WHAT THIS TASK INVOLVES
After locating "(205, 207) = (345, 142): blue" in the listing below, copy that line and each one after it exactly, ending with the line that has "(401, 176) = (154, 282): turquoise".

RECORDS PROVIDED

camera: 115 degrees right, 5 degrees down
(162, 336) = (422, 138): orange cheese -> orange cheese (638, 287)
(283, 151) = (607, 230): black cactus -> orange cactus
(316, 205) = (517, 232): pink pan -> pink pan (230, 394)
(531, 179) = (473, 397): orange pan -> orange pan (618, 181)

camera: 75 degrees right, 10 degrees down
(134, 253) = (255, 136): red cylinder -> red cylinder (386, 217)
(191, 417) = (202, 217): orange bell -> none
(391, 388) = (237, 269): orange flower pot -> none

...

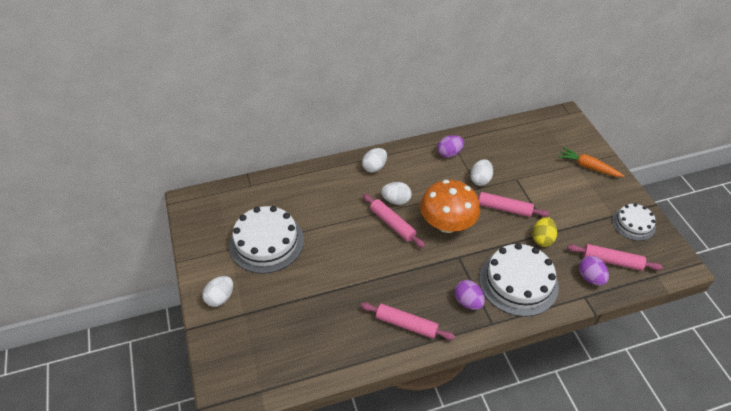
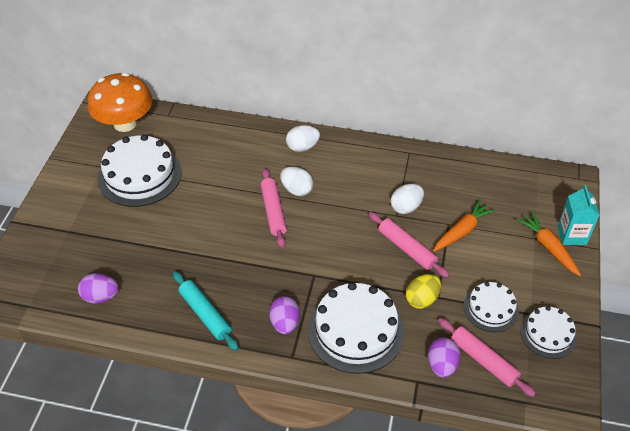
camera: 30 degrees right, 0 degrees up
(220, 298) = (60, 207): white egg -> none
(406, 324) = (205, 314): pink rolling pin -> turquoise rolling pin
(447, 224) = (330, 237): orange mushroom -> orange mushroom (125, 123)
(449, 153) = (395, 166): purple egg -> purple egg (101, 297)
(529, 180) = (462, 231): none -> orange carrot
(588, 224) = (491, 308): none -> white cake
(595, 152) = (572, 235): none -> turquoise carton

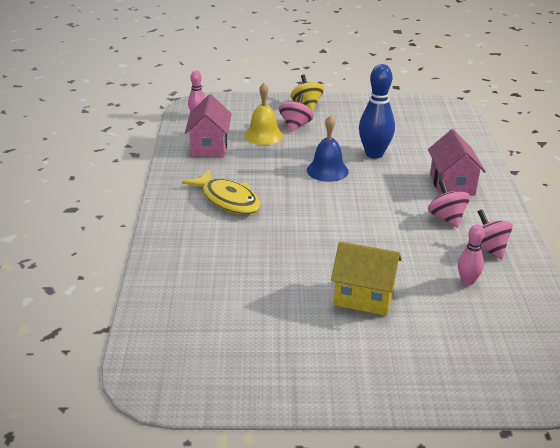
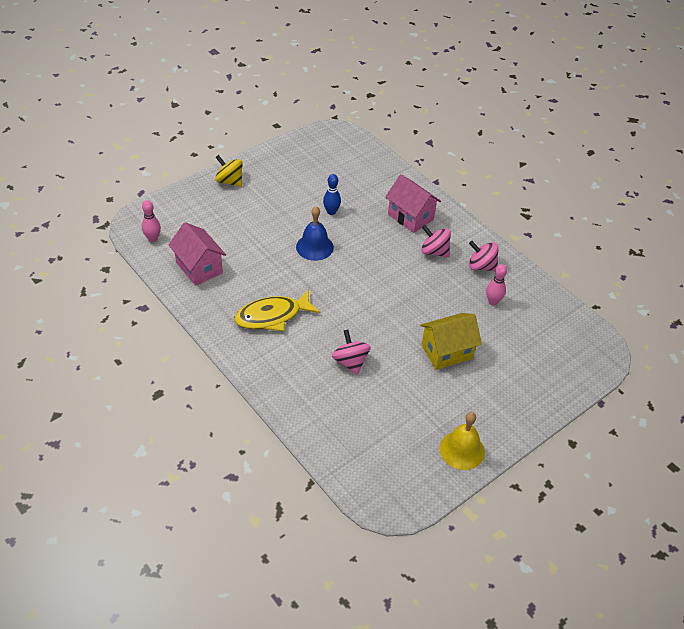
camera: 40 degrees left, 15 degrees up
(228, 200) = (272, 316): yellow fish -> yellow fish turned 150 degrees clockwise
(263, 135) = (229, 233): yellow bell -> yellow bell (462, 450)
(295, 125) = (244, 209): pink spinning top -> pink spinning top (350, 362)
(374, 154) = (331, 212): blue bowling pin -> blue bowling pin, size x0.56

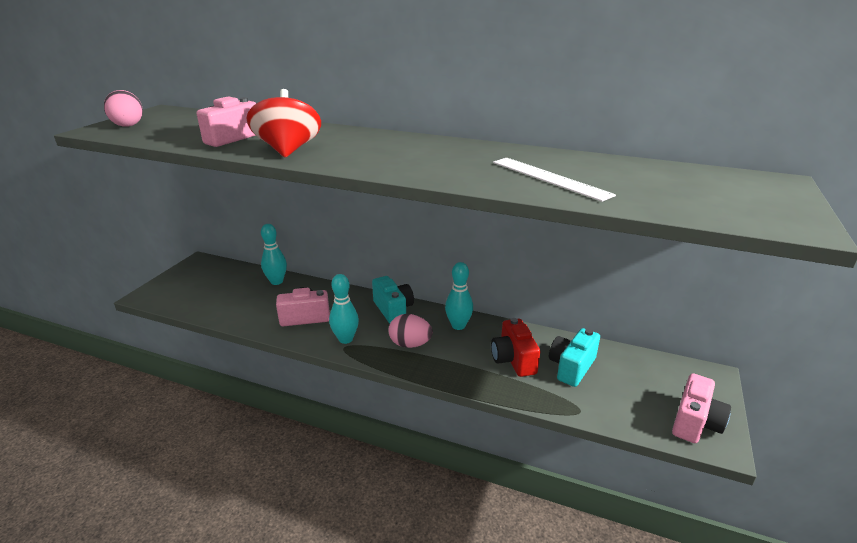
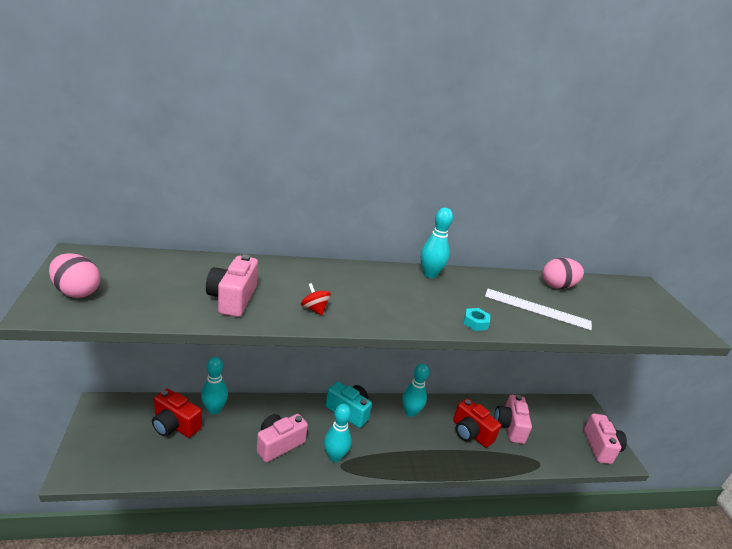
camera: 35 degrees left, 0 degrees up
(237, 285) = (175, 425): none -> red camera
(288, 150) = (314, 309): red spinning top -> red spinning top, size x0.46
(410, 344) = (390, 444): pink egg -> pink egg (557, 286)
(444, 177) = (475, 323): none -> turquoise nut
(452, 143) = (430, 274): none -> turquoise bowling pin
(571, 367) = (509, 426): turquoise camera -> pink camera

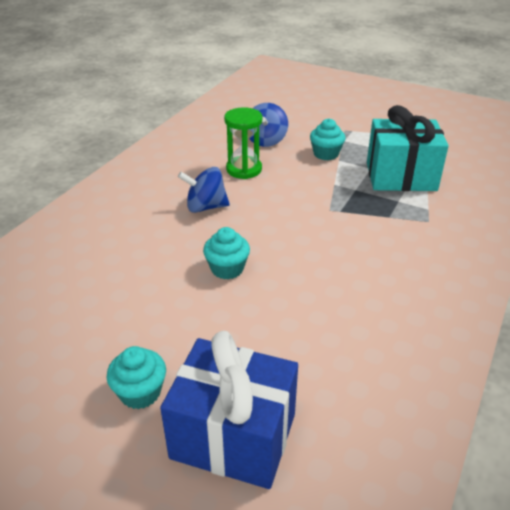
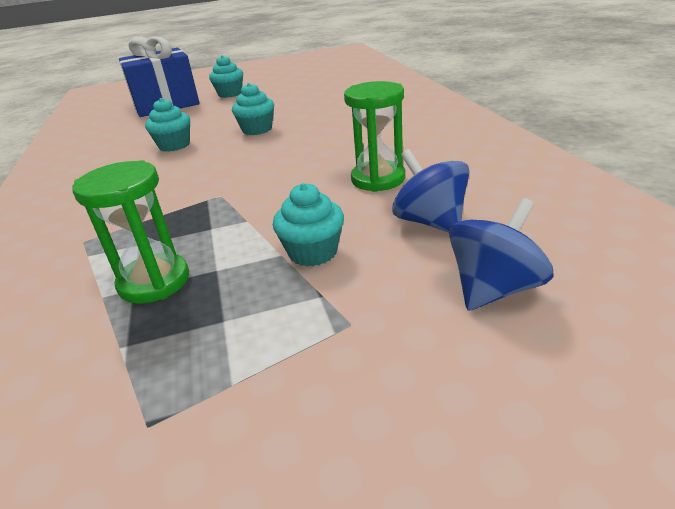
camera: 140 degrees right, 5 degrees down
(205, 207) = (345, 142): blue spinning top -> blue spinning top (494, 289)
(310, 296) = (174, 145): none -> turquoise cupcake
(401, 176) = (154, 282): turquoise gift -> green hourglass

RESPONSE
(205, 207) = (345, 142): blue spinning top -> blue spinning top (494, 289)
(310, 296) = (174, 145): none -> turquoise cupcake
(401, 176) = (154, 282): turquoise gift -> green hourglass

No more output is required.